_Task details_: Copy out the data from the line containing "none -> purple cone F2 level 2" to its last line, exactly. No pictures.

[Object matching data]
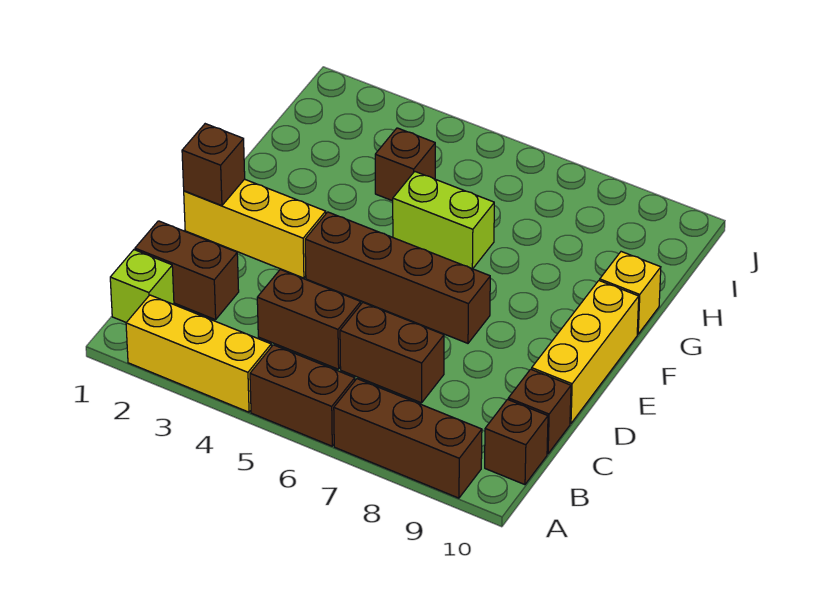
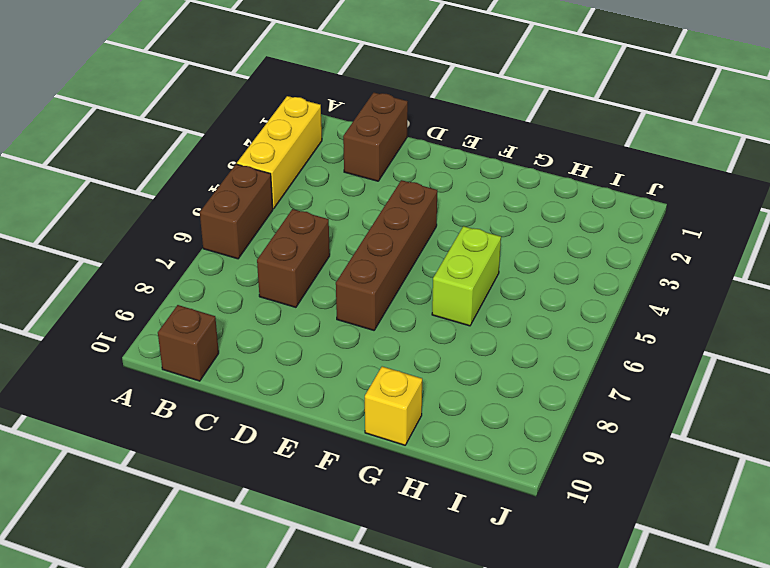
none -> brown brick A7:A9 level 1
none -> lime brick B1 level 1
none -> brown brick C4:C5 level 1

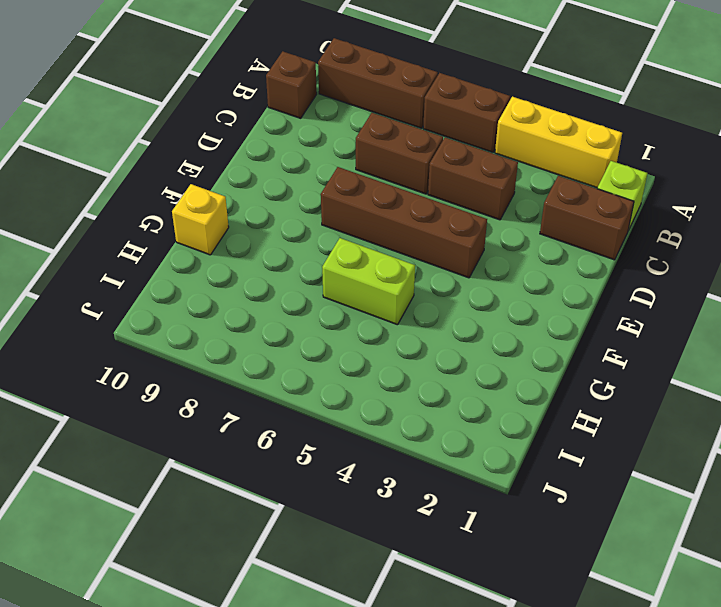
none -> brown brick C10 level 1
none -> yellow brick D10:F10 level 1
none -> yellow brick E1:E3 level 1

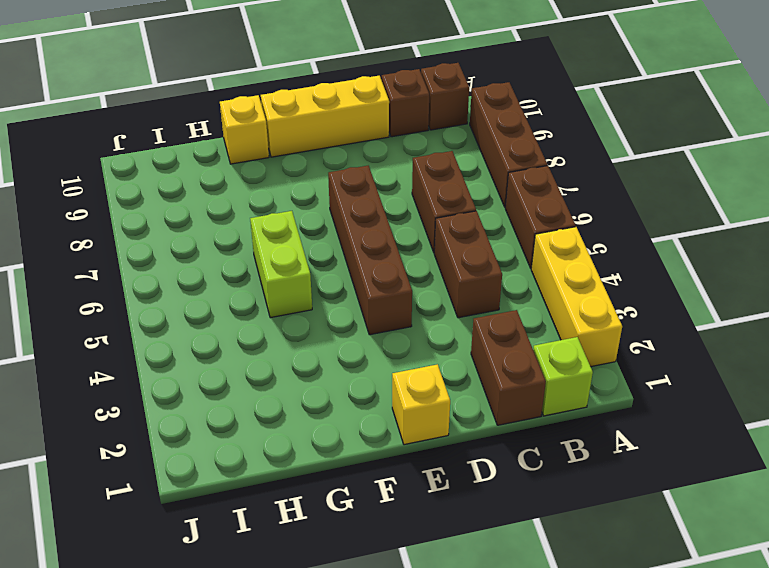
yellow brick E1 level 1 -> yellow brick E1:E3 level 1
none -> brown brick H4 level 1
none -> brown brick E1 level 2

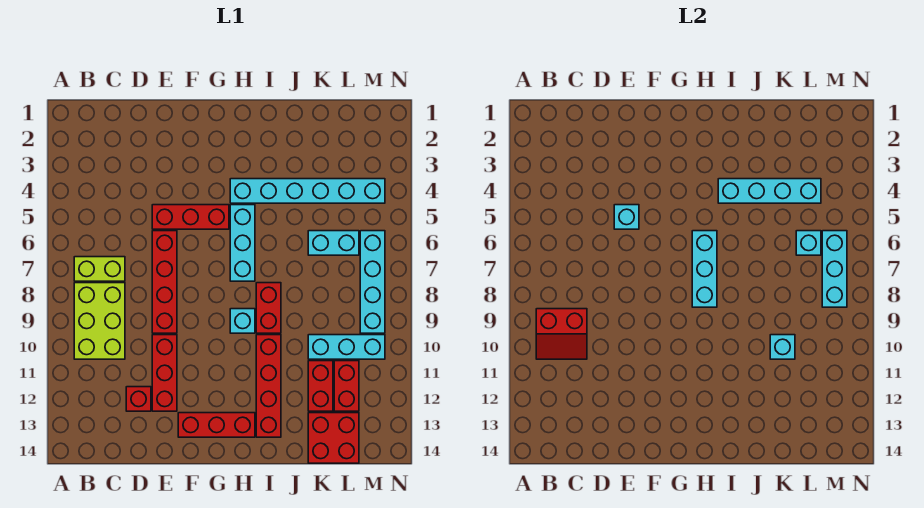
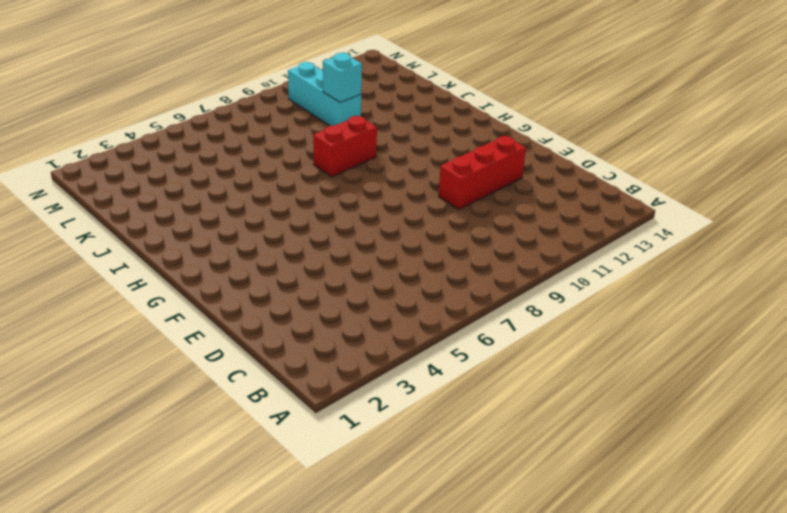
none -> lime brick B7:C7 level 1
none -> lime brick B8:C10 level 1
none -> red brick D12 level 1

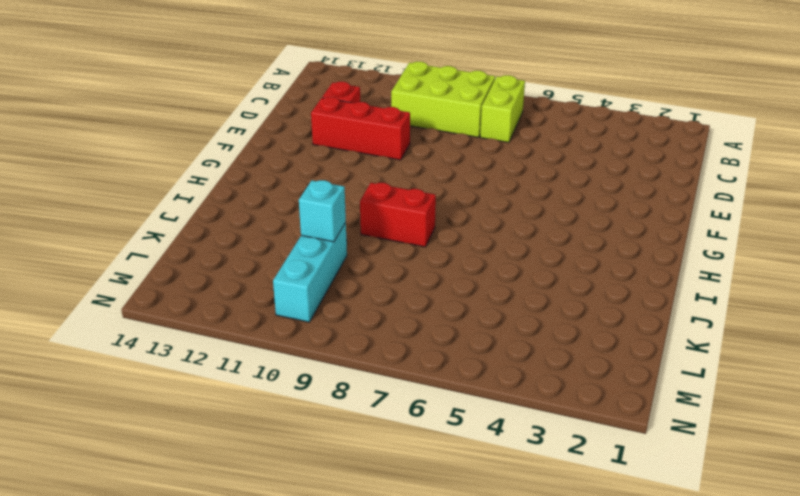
none -> red brick E5:G5 level 1
none -> red brick E6:E9 level 1
none -> red brick F13:H13 level 1

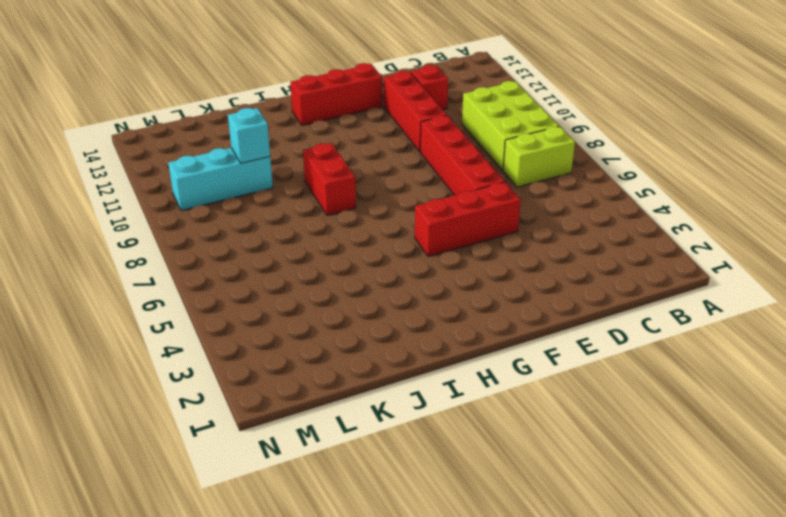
none -> cyan brick H4:M4 level 1
none -> cyan brick H5:H7 level 1
none -> cyan brick H9 level 1

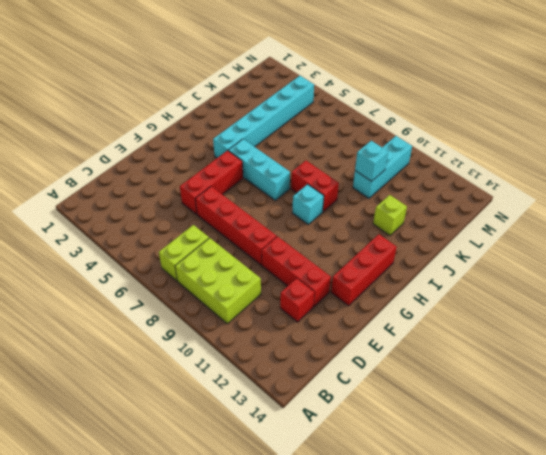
lime brick J12 level 1 -> none
none -> red brick I10:I13 level 1
none -> cyan brick K6:L6 level 1
none -> red brick K11:K12 level 1

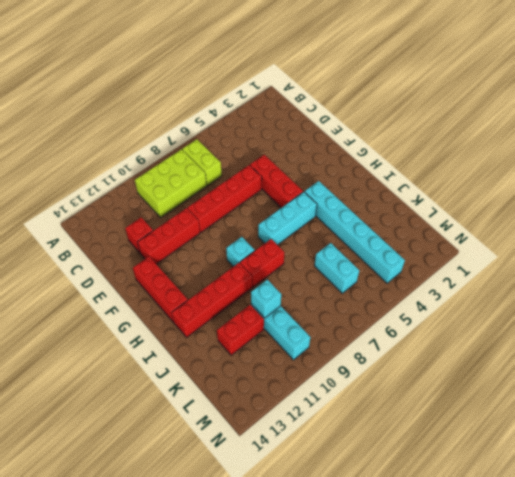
none -> red brick K13:L14 level 1
none -> red brick L11:L12 level 1
none -> cyan brick M6:M9 level 1

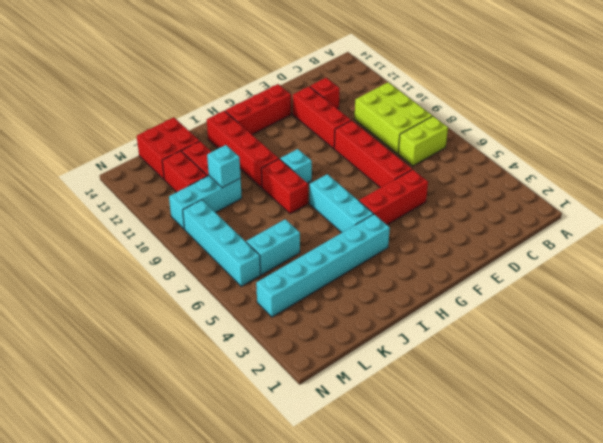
none -> red slope B9:C10 level 2 top 9
none -> cyan brick E5 level 2
none -> cyan brick H6:H8 level 2

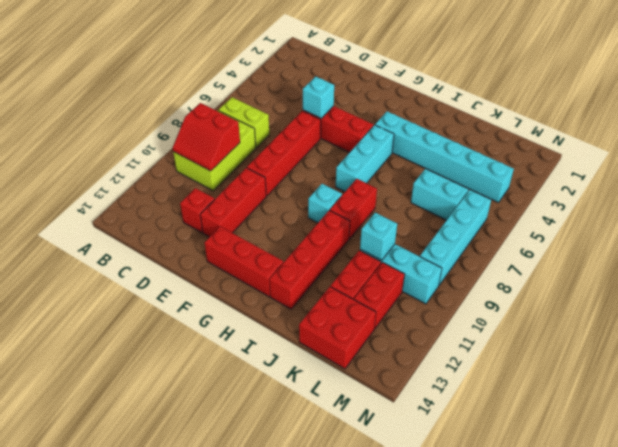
none -> cyan brick H6:H8 level 2
none -> cyan brick I4:L4 level 2
none -> cyan brick L6 level 2

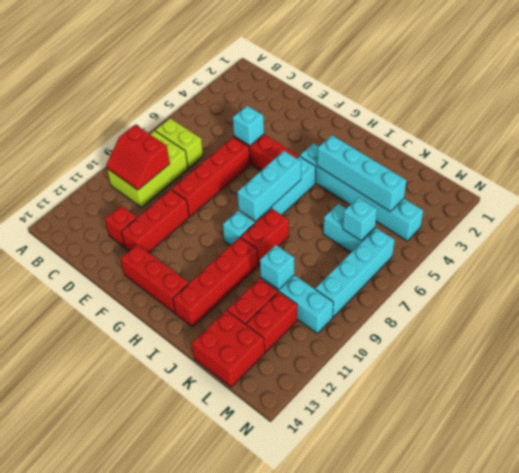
none -> cyan brick M6:M8 level 2

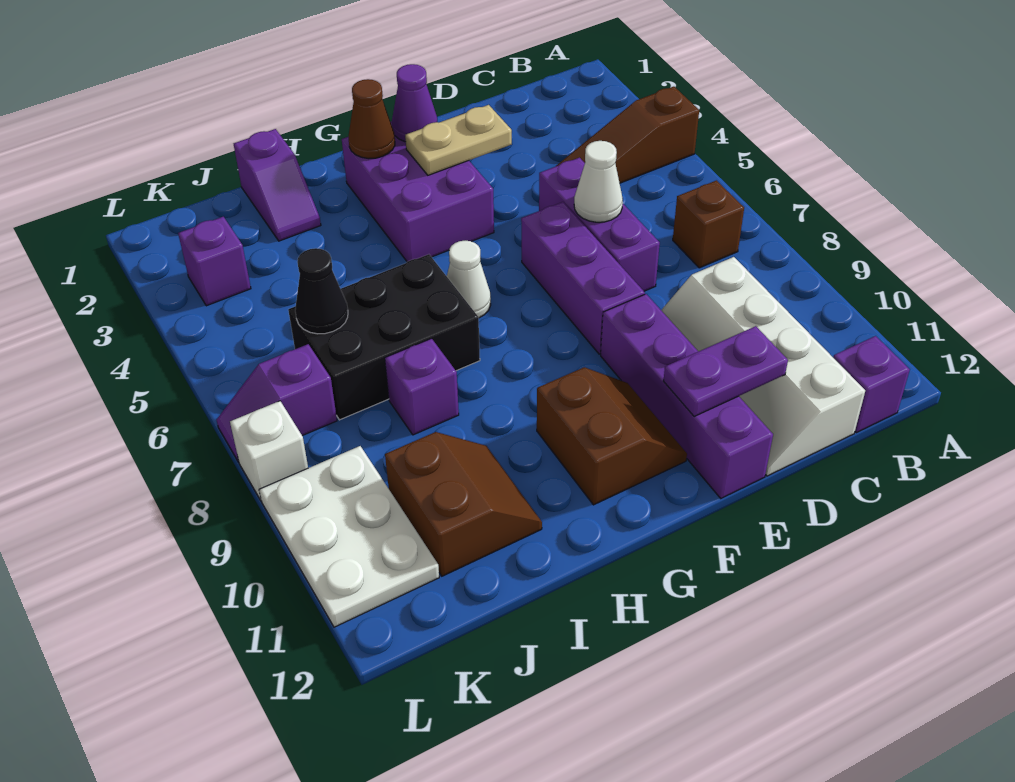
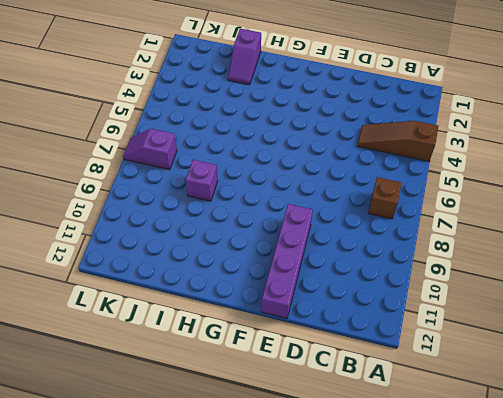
none -> purple brick B12 level 1
none -> white slope C9:D12 level 1 top C
none -> purple brick D5:D7 level 1

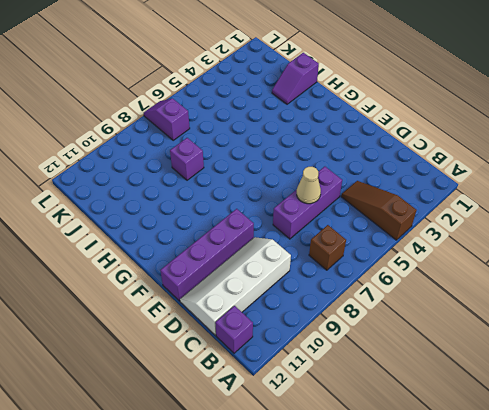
tan cone D6 level 2 -> white cone D6 level 2
none -> purple brick E6:E8 level 1
none -> purple brick F2:G4 level 1
none -> brown slope F10:G11 level 1 top G

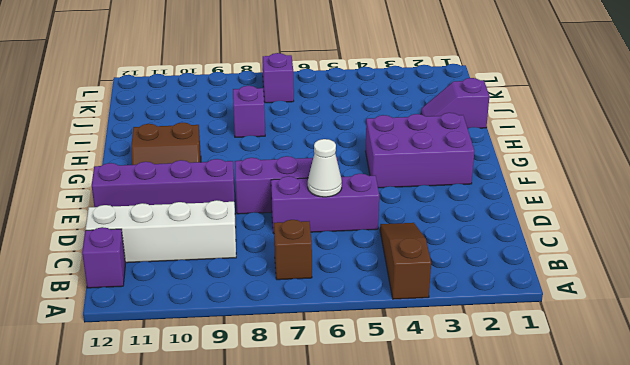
none -> white cone G6 level 1
none -> black brick H6:J7 level 1
none -> brown slope I10:J11 level 1 top J

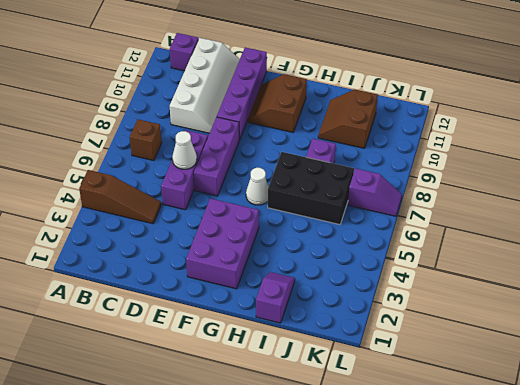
none -> purple brick K3 level 1
none -> white plate K9:L11 level 1
none -> white brick L8 level 1

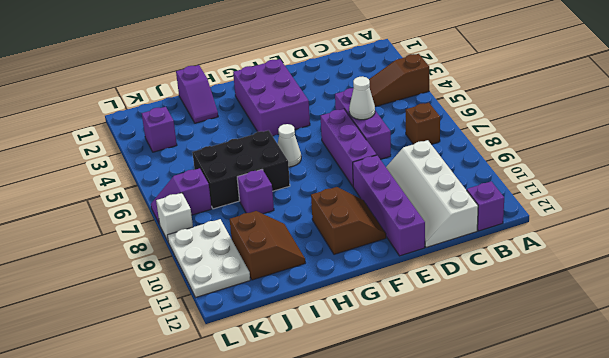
none -> purple plate D11:E11 level 2
none -> tan plate E3:F3 level 2
none -> purple cone F2 level 2

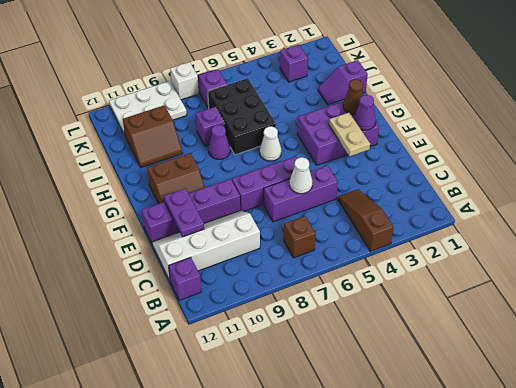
purple cone H8 level 1 -> none
none -> black cone J6 level 2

_Result for this exercise_:
none -> purple cone F2 level 2

purple cone H8 level 1 -> none
none -> black cone J6 level 2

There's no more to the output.